▶ _TASK DESCRIPTION_: An acceptable response holds only the line containing "camera: 85 degrees left, 5 degrees down" and every line after it to the end of the records, each reproduced exactly.

╭─ TASK INPUTS

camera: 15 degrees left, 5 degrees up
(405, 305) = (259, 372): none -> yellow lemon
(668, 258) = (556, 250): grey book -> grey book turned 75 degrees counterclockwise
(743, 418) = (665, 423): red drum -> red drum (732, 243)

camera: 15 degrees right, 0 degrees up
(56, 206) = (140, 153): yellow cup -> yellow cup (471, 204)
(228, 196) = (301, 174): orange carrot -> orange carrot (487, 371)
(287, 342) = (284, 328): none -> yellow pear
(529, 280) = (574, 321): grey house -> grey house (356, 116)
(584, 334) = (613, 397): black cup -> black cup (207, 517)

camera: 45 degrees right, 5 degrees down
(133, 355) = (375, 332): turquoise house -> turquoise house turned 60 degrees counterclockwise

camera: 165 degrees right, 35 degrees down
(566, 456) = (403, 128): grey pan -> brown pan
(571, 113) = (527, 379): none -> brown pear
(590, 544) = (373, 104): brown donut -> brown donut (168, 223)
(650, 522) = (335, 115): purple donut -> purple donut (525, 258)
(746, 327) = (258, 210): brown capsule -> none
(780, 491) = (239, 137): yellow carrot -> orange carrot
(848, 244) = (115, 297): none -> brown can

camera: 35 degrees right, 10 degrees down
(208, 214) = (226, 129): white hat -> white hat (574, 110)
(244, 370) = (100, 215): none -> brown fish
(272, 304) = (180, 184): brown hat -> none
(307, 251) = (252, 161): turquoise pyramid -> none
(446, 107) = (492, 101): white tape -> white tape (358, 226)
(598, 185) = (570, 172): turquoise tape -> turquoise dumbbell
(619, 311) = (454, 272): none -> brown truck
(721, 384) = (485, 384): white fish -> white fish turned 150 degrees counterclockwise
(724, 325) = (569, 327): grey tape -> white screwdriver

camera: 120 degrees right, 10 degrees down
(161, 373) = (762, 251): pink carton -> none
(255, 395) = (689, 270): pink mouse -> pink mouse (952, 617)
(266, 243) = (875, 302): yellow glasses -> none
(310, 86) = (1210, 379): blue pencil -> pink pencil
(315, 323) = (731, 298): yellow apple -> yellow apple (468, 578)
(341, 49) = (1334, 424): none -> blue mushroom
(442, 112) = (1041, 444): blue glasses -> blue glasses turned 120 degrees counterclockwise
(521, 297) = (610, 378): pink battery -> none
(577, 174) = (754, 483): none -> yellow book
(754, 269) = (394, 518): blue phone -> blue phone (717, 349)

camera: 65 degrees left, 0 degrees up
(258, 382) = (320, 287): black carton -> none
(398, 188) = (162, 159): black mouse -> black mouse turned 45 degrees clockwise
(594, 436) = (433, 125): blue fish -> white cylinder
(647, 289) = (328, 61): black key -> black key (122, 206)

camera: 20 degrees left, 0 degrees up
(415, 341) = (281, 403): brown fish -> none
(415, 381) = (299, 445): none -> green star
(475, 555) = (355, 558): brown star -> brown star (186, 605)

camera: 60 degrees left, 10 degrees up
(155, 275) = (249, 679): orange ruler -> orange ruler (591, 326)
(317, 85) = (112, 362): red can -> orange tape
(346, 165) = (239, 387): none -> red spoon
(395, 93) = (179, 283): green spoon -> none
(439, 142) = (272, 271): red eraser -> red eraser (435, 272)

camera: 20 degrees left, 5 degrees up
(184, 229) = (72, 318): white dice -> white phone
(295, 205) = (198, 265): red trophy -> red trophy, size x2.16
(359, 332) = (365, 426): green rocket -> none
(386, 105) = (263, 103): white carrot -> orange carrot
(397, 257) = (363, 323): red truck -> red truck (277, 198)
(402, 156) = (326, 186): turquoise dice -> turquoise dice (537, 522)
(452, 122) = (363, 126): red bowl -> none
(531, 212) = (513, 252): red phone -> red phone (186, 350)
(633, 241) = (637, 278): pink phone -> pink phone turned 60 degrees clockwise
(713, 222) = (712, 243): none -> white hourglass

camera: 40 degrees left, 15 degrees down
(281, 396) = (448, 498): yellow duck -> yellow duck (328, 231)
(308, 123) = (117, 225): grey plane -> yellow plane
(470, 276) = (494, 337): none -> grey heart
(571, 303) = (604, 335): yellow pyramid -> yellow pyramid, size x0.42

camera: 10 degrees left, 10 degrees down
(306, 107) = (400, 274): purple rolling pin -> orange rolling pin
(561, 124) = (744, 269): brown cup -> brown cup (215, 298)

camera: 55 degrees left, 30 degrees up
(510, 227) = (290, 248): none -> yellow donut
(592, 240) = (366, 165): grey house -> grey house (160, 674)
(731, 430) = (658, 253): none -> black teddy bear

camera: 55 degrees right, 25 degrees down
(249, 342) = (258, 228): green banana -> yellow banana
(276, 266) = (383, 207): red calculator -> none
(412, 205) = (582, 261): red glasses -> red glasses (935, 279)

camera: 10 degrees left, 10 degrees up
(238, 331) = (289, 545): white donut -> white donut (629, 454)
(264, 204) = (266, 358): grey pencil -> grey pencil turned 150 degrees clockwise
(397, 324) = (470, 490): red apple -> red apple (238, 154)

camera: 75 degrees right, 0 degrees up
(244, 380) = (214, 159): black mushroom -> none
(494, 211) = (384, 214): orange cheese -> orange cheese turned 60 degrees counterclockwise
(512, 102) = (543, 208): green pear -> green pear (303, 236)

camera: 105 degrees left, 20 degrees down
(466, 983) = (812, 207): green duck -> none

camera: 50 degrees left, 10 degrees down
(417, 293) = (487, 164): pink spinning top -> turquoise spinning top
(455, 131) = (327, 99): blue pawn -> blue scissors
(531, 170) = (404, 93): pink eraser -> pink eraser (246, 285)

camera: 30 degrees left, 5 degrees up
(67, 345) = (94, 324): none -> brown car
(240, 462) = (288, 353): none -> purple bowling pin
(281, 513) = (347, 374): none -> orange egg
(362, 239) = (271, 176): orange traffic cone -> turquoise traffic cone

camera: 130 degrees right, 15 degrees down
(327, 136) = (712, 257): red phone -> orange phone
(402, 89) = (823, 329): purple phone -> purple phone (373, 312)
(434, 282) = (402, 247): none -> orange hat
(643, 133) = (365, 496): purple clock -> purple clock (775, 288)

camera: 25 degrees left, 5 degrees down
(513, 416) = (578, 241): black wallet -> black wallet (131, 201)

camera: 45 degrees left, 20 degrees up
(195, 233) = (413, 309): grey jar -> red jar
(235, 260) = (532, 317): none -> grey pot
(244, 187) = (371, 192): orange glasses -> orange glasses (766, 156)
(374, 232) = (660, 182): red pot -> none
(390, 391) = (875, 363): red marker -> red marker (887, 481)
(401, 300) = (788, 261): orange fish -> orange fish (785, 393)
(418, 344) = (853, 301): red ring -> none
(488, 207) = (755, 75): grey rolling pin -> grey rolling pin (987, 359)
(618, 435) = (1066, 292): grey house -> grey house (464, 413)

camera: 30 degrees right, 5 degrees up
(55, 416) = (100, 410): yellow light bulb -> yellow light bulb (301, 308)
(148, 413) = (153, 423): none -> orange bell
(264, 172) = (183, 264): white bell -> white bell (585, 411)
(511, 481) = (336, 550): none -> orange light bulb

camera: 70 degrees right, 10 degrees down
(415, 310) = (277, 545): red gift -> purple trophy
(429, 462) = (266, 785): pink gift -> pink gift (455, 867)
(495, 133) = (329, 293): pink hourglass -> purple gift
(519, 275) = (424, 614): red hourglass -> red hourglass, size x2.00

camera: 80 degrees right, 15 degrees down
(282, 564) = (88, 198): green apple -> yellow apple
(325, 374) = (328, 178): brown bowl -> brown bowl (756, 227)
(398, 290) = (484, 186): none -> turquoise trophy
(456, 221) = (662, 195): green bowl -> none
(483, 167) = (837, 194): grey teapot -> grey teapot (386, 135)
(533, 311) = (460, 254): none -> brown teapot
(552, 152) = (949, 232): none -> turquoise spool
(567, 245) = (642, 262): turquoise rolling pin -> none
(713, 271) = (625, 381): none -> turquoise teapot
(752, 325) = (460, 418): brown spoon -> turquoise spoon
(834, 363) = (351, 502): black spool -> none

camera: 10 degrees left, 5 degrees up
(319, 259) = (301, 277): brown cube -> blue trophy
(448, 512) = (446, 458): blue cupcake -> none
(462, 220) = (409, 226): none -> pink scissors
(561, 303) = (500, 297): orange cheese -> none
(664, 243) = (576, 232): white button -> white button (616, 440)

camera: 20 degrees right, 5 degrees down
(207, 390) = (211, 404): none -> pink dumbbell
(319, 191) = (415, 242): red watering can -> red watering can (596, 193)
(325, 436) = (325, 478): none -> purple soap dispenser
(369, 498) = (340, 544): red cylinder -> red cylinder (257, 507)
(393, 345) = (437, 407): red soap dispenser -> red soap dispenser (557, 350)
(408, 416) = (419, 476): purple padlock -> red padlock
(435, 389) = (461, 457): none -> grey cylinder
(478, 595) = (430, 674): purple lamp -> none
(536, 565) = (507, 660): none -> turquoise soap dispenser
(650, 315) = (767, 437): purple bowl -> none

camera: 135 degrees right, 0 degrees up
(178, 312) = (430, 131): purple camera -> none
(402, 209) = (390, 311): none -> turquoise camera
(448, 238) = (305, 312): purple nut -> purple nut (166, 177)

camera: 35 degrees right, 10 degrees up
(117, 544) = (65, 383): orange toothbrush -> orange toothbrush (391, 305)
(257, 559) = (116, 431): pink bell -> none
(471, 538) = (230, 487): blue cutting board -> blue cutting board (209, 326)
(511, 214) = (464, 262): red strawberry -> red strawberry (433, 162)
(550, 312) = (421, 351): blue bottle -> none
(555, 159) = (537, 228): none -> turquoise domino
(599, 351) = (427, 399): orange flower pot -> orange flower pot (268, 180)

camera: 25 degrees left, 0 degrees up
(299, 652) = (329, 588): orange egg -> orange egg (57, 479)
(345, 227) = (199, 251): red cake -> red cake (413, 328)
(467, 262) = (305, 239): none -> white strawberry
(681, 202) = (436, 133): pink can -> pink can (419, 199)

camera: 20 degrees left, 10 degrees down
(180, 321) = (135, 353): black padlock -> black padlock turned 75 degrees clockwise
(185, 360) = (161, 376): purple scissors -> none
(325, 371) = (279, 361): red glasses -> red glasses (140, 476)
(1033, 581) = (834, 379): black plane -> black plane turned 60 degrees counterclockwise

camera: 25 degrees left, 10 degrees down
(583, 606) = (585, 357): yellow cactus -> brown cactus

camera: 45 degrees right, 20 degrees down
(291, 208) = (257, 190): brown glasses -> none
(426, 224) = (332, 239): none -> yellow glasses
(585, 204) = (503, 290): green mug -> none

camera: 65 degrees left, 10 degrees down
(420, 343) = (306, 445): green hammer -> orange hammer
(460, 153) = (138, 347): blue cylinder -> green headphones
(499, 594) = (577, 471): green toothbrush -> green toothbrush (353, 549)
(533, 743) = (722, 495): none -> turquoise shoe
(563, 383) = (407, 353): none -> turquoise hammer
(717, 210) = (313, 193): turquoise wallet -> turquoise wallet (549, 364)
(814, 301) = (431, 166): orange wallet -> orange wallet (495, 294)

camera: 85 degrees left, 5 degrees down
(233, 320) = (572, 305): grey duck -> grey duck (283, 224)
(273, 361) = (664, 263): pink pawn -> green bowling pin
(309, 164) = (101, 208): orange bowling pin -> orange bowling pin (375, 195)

╰─

▶ _PROBLEM SOLUTION_:
camera: 85 degrees left, 5 degrees down
(233, 320) = (572, 305): grey duck -> grey duck (283, 224)
(273, 361) = (664, 263): pink pawn -> green bowling pin
(309, 164) = (101, 208): orange bowling pin -> orange bowling pin (375, 195)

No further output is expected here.